HOW TO COMPLETE THIS TASK – From the entries that follow, reproduce exactly and only the lines from the line with "green robot (1st from left)" to the line with "green pan (1st from left)", endpoints included.

STUDY MATERIAL –
□ □ □ □ □ □ □
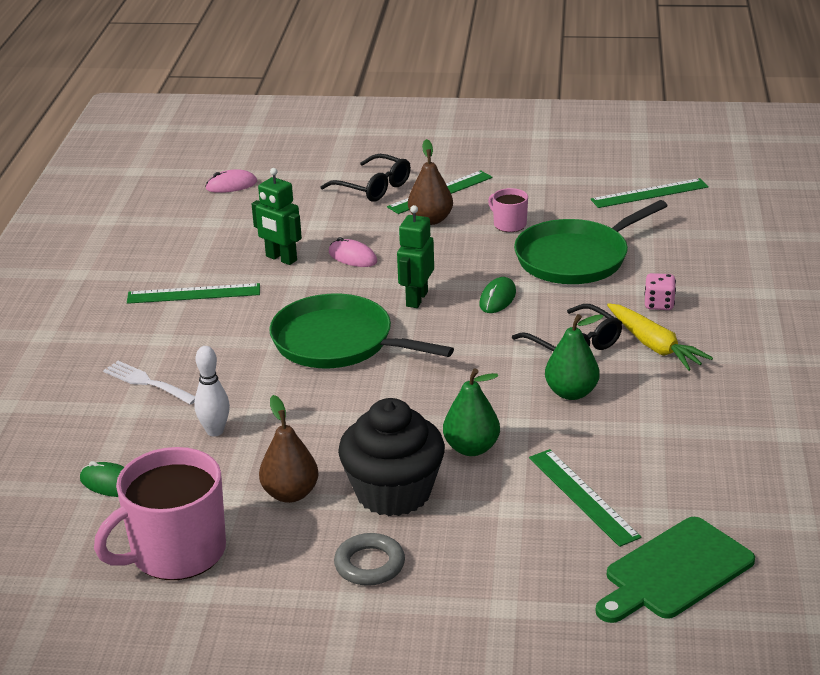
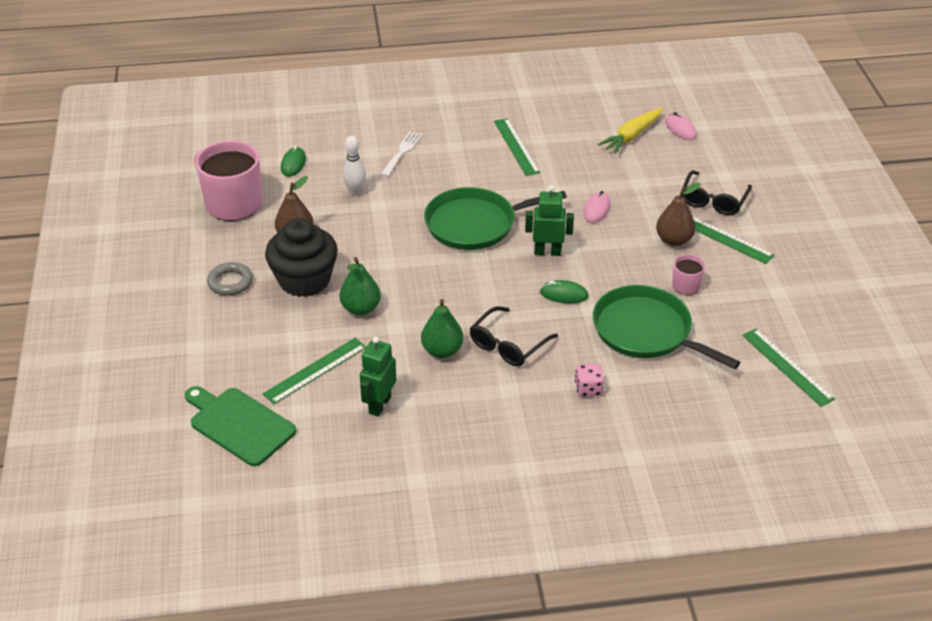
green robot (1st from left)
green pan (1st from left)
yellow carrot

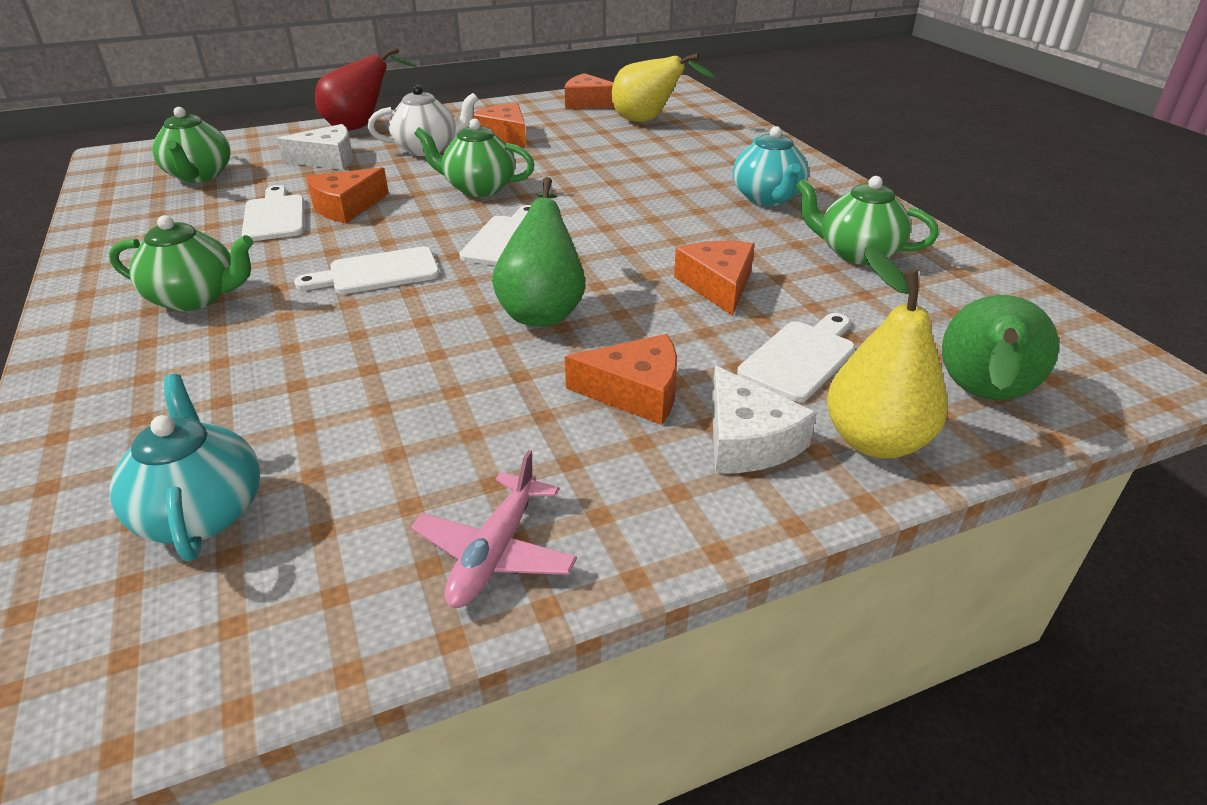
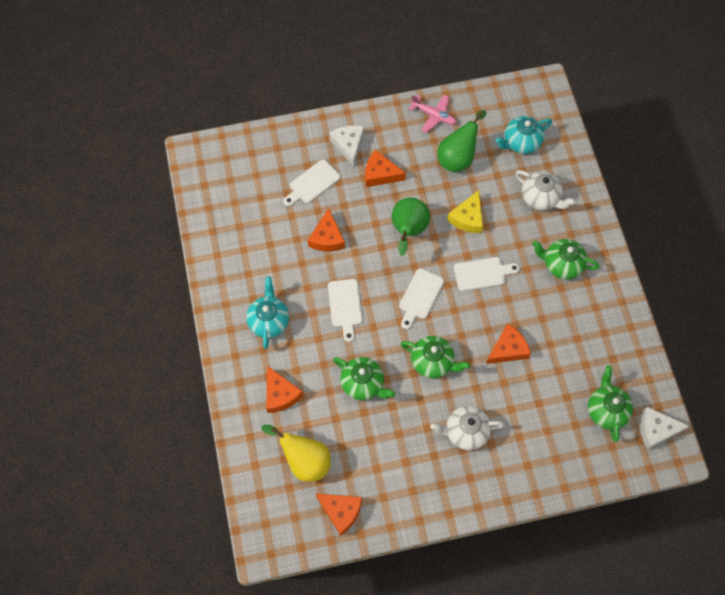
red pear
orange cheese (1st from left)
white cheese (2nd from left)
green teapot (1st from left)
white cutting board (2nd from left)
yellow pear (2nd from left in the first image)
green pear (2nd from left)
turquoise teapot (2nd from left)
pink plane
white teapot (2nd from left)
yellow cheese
□ □ □ □ □ □ □
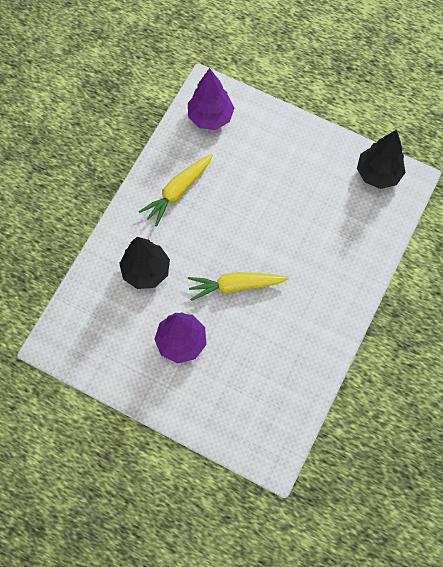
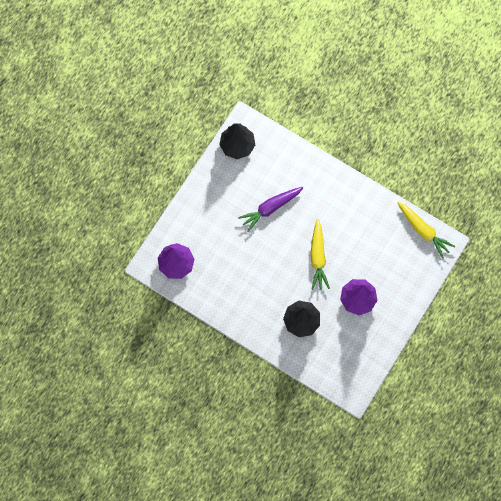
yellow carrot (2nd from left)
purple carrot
□ □ □ □ □ □ □
REPLY TO THE EXERCISE –
green robot (1st from left)
green pan (1st from left)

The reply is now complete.